■ Requirement ■
Look below for the line containing "yellow_flashlight (no. 2 from left)"; from there, print each line exactly up to and including the line containing "red_glasses (no. 1 from left)", and stop.

■ Extracted data ■
►

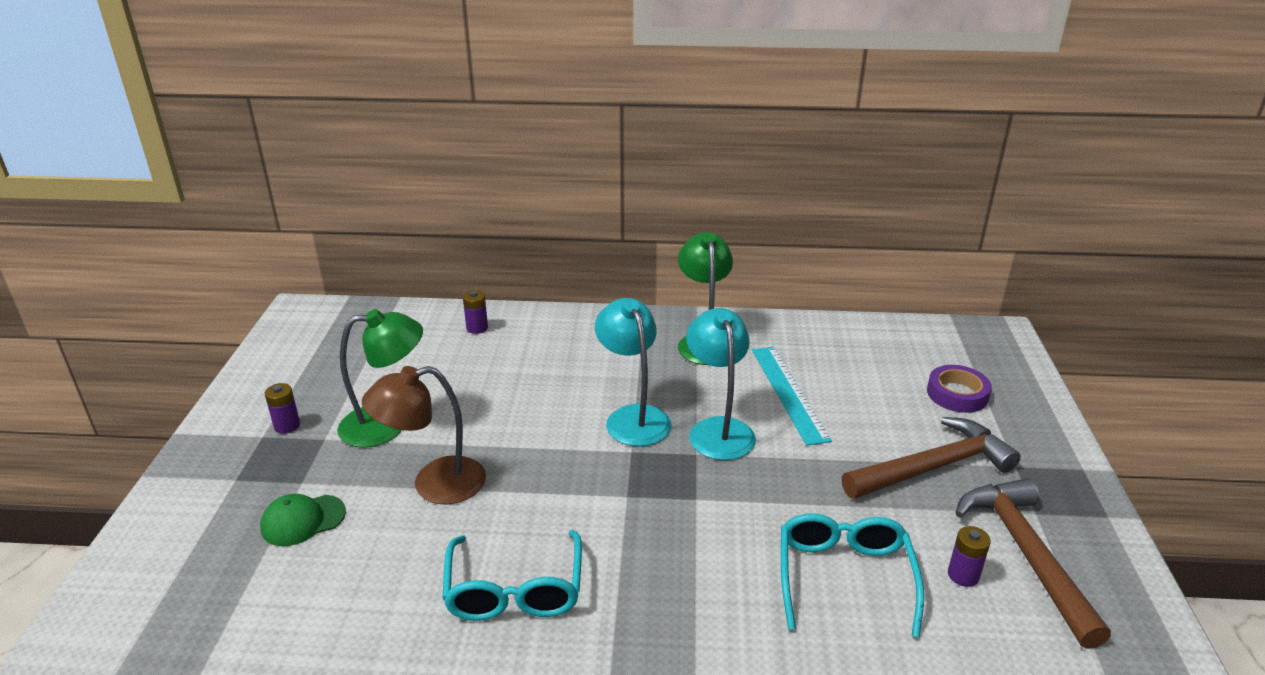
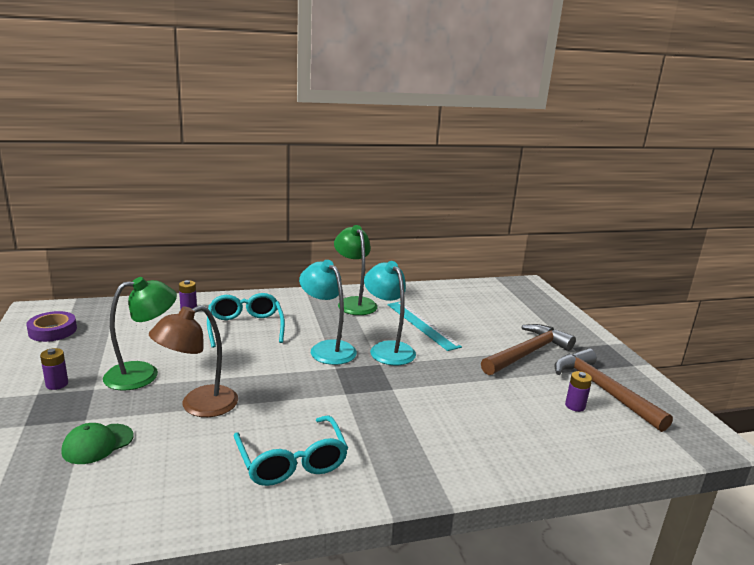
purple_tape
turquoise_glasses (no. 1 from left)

◄
►

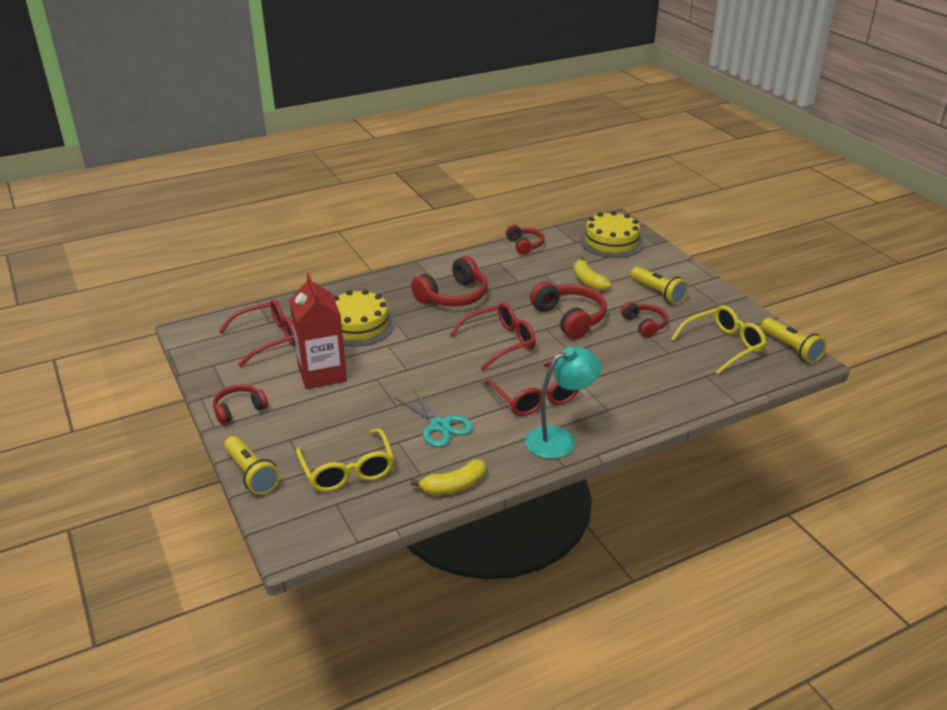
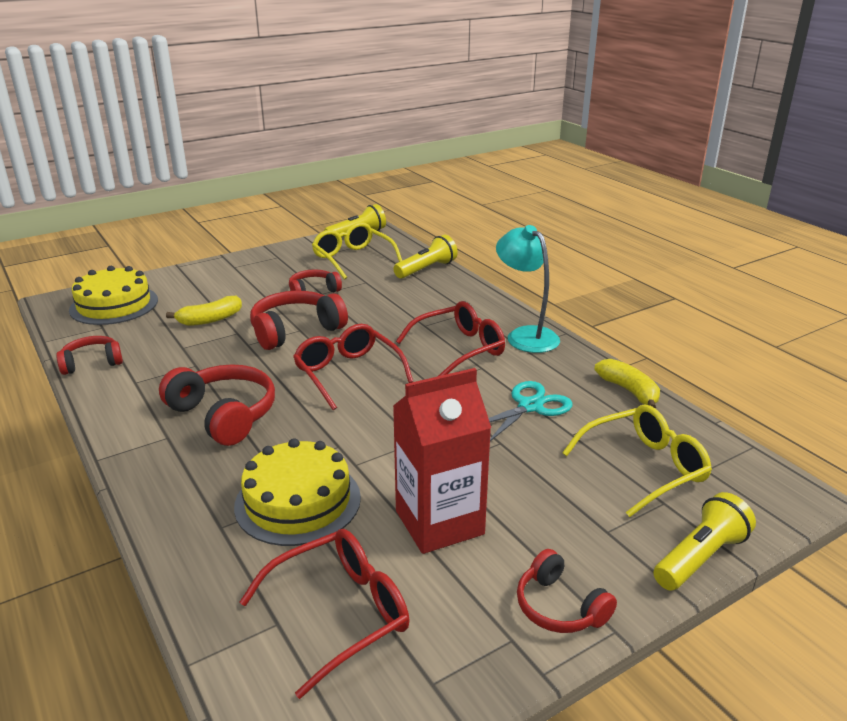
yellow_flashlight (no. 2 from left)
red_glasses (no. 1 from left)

◄

■ Solution for this task ■
yellow_flashlight (no. 2 from left)
red_glasses (no. 1 from left)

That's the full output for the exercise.